**Work to complete**
The records follow. Copy them exactly, but omit the pictures.

BEGIN

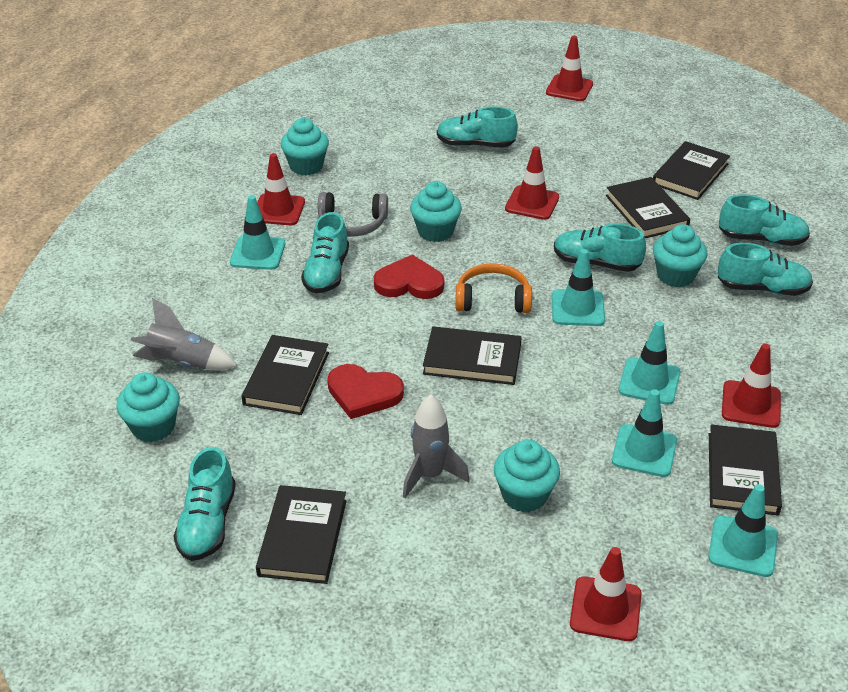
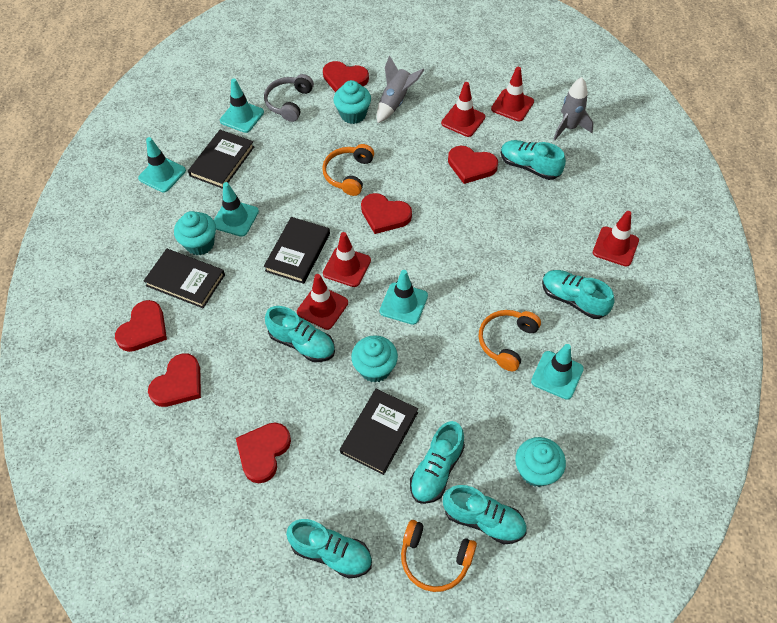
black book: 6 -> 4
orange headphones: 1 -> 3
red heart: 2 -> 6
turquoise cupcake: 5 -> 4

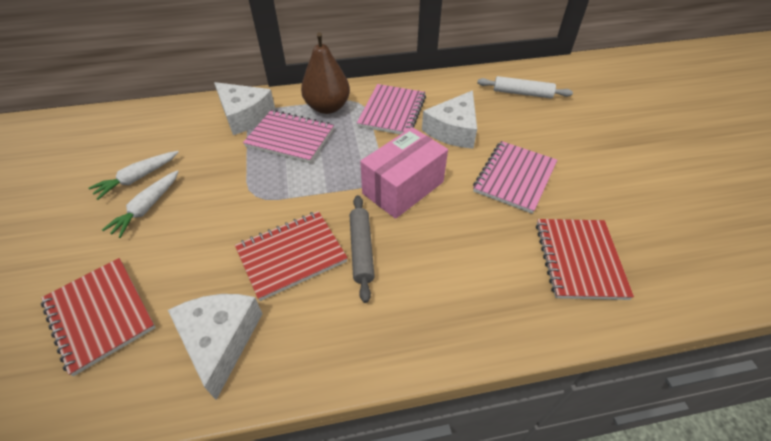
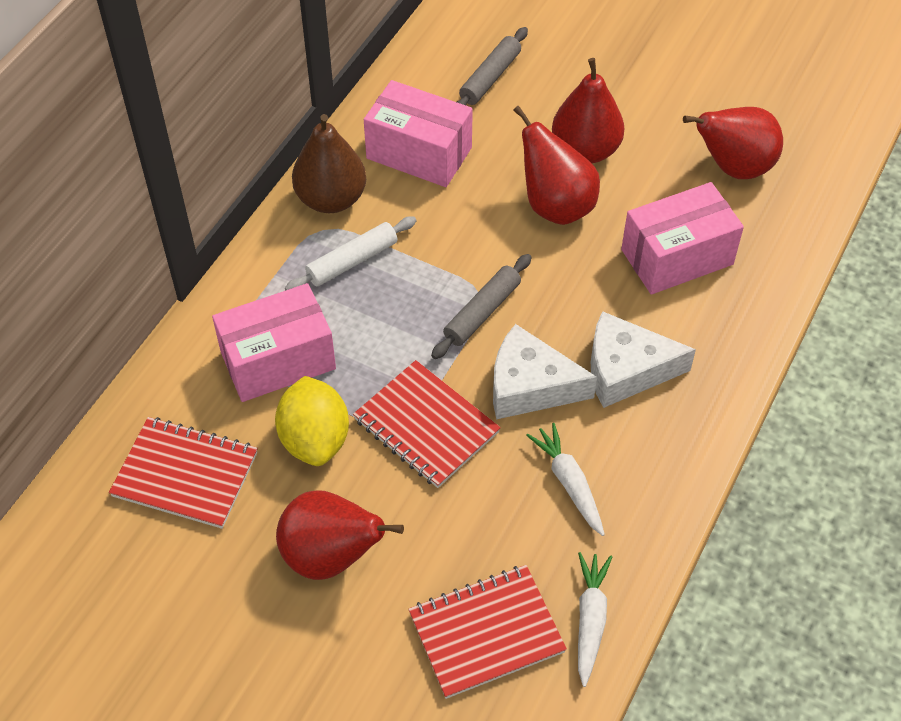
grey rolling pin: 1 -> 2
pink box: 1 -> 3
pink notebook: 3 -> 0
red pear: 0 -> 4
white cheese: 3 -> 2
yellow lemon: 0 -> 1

END

**Your response**
black book: 6 -> 4
orange headphones: 1 -> 3
red heart: 2 -> 6
turquoise cupcake: 5 -> 4

grey rolling pin: 1 -> 2
pink box: 1 -> 3
pink notebook: 3 -> 0
red pear: 0 -> 4
white cheese: 3 -> 2
yellow lemon: 0 -> 1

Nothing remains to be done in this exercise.